Data records Block Start

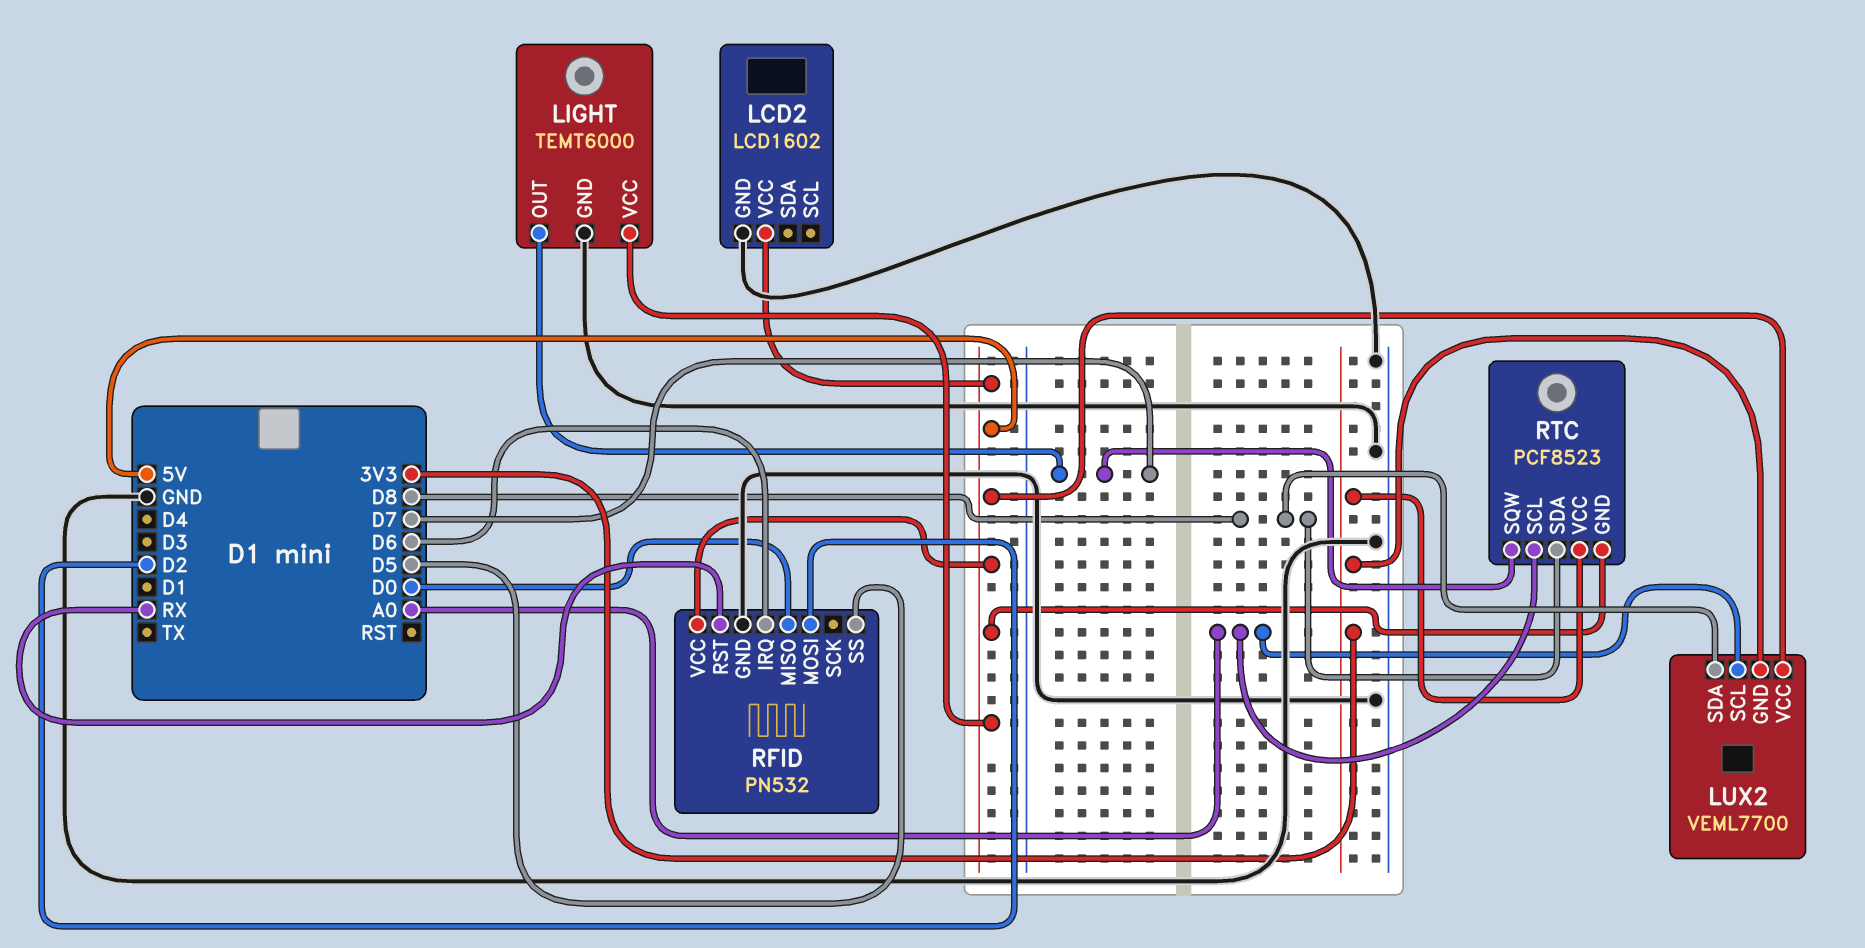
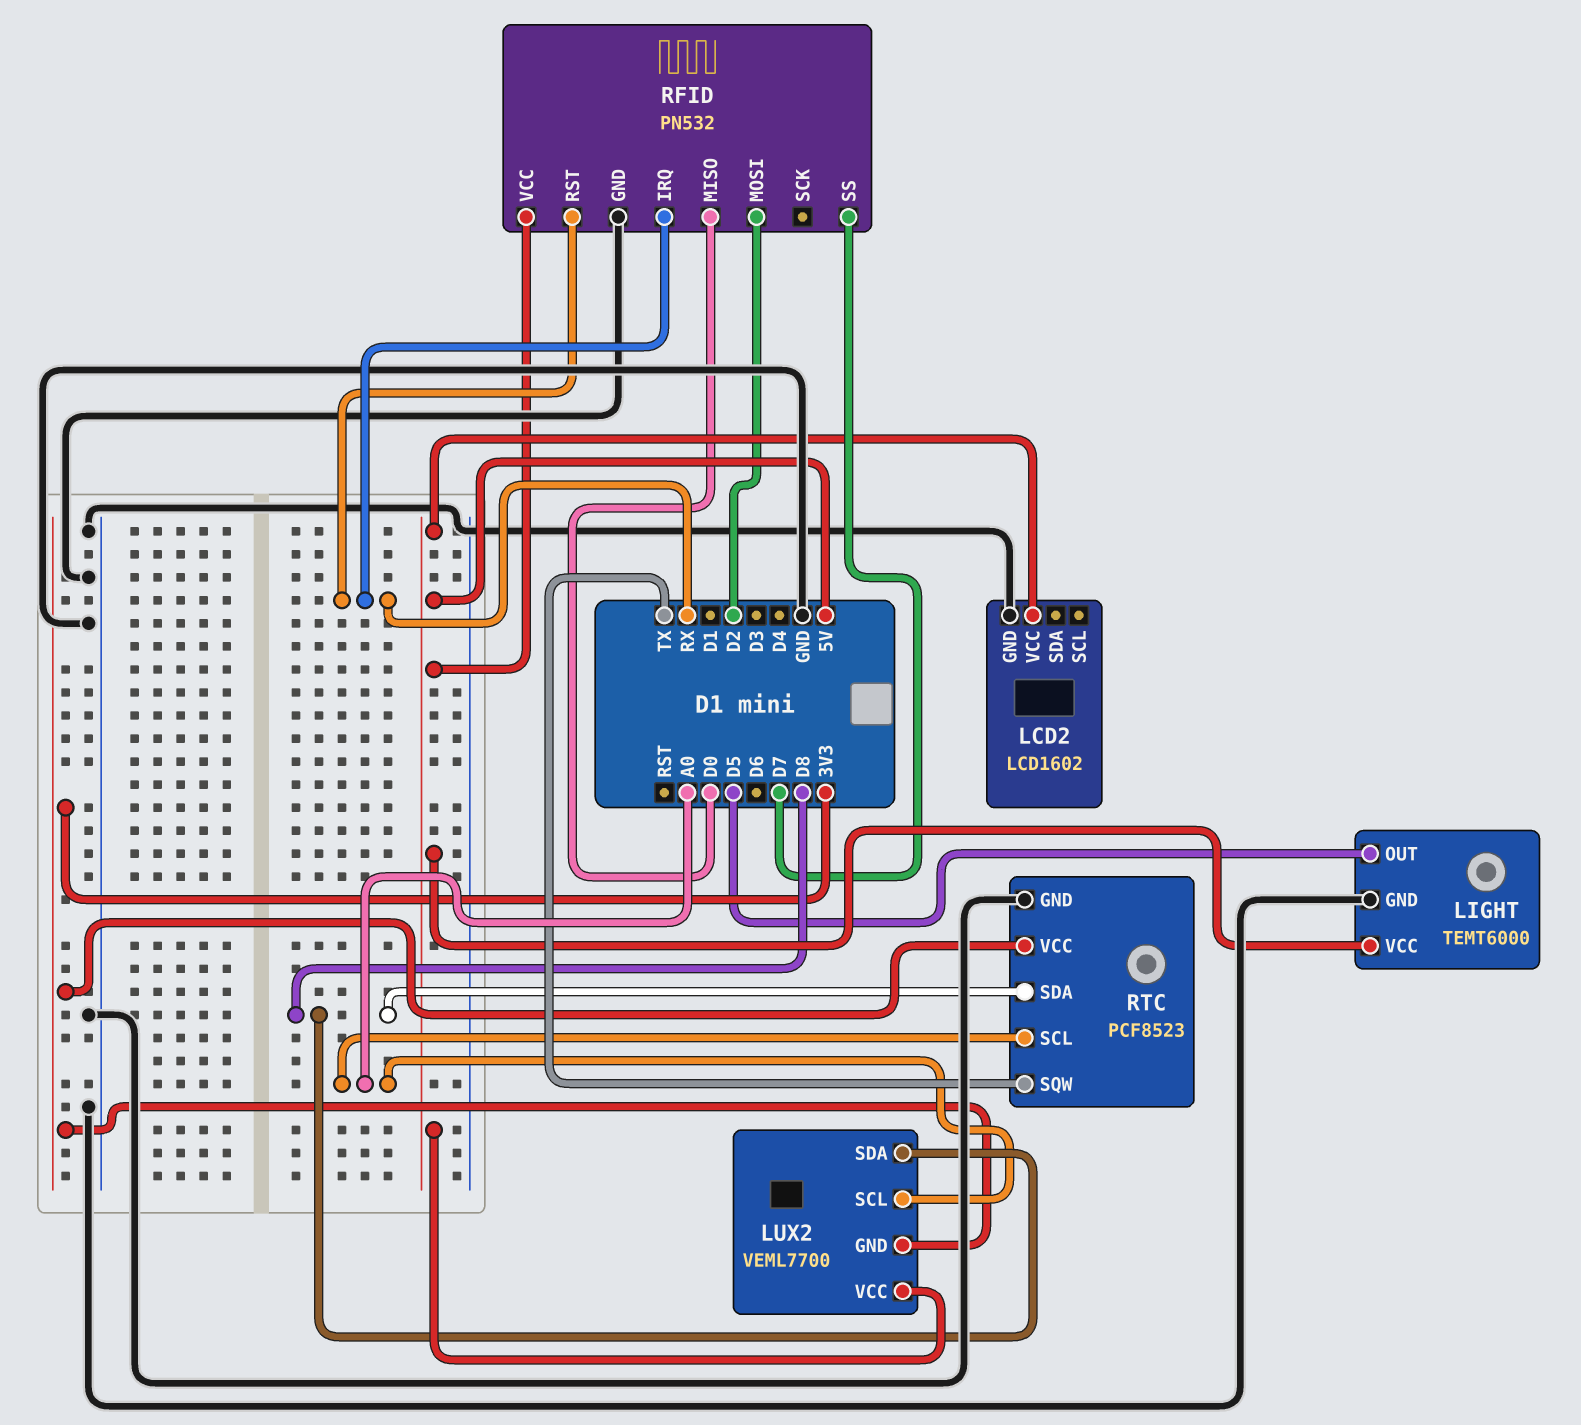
LIGHT pin OUT: D7 -> D5
RFID pin IRQ: D6 -> RX
RFID pin SS: D5 -> D7
RTC pin GND: 5V -> GND
RTC pin SQW: D7 -> TX

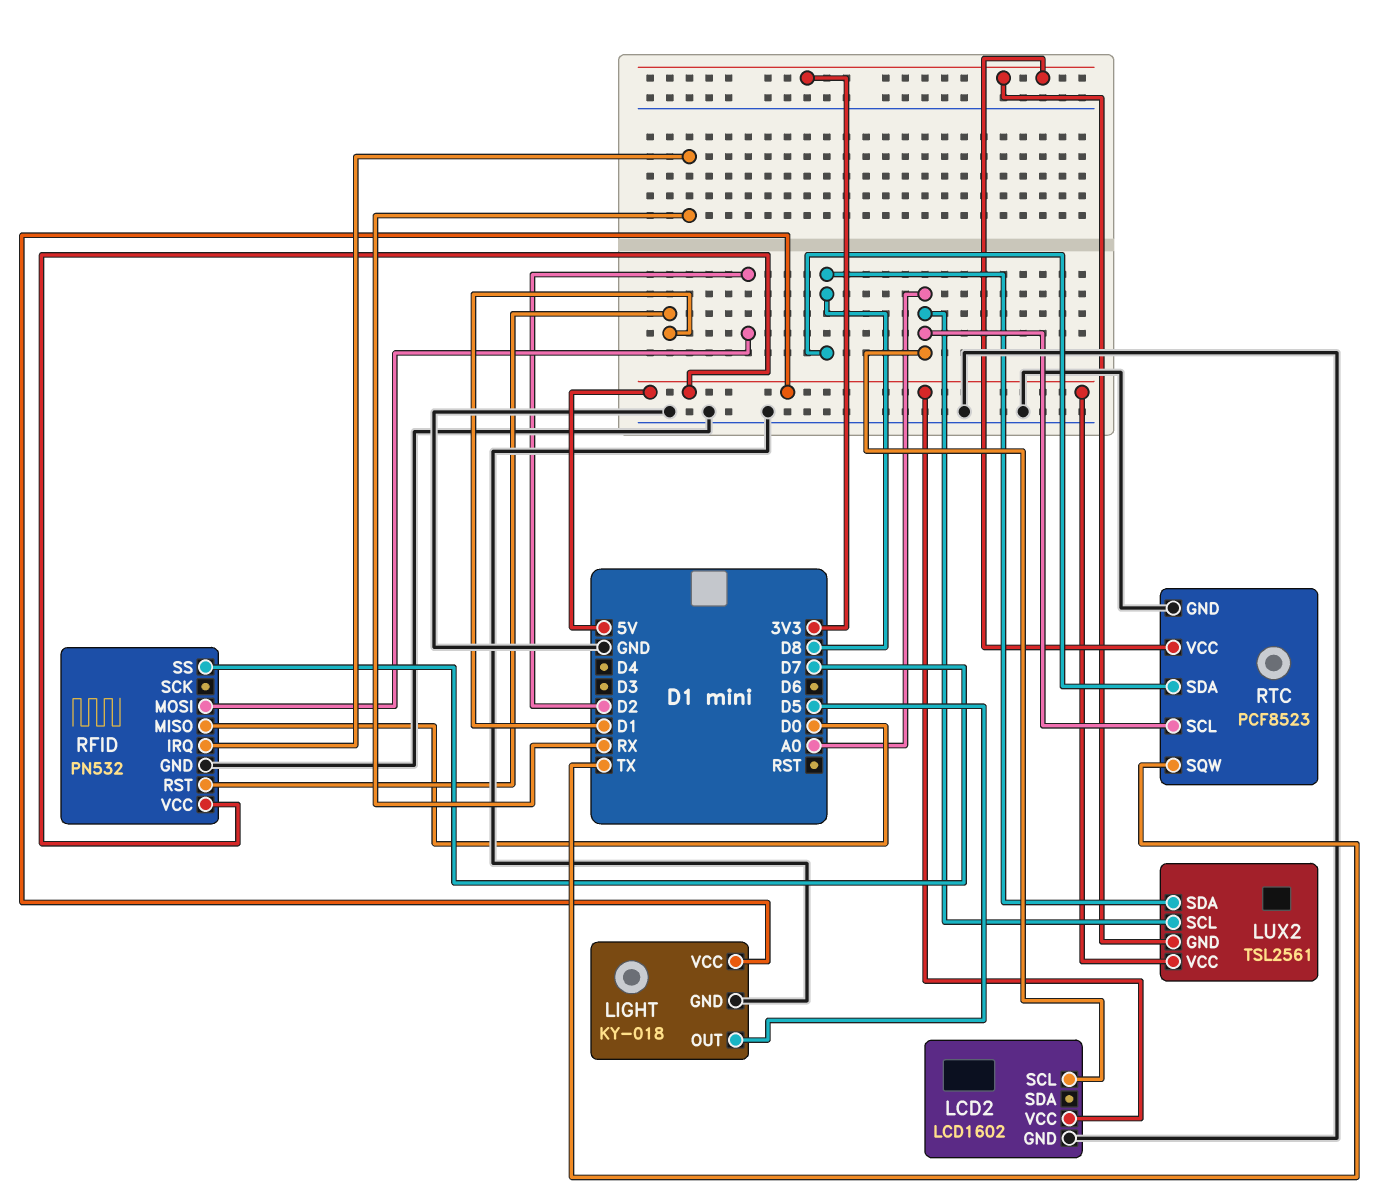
LCD2 pin SCL: none -> A0
LIGHT: TEMT6000 -> KY-018
LUX2: VEML7700 -> TSL2561
RFID pin RST: RX -> D1

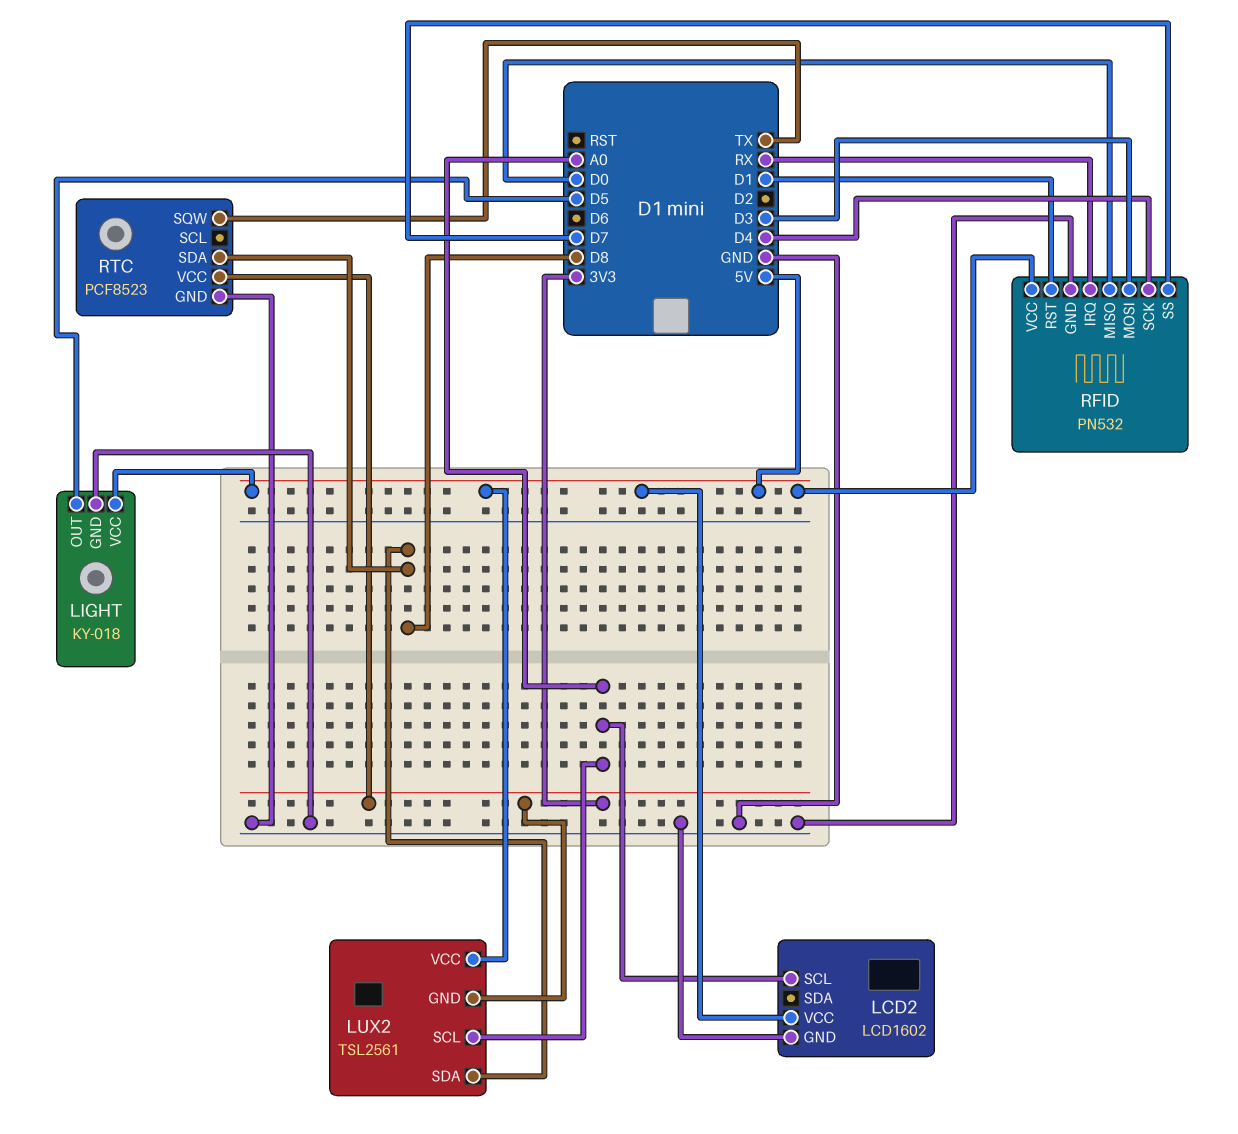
RFID pin MOSI: D2 -> D3
RFID pin SCK: none -> D4
RTC pin SCL: A0 -> none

Data records Block End

### Exercise directions
Nothing but the lines from the line containing "RTC pin GND: 5V -> GND" through the last line of the records above is to be extracted, exactly and with no pictures.

### Problem solution
RTC pin GND: 5V -> GND
RTC pin SQW: D7 -> TX

LCD2 pin SCL: none -> A0
LIGHT: TEMT6000 -> KY-018
LUX2: VEML7700 -> TSL2561
RFID pin RST: RX -> D1

RFID pin MOSI: D2 -> D3
RFID pin SCK: none -> D4
RTC pin SCL: A0 -> none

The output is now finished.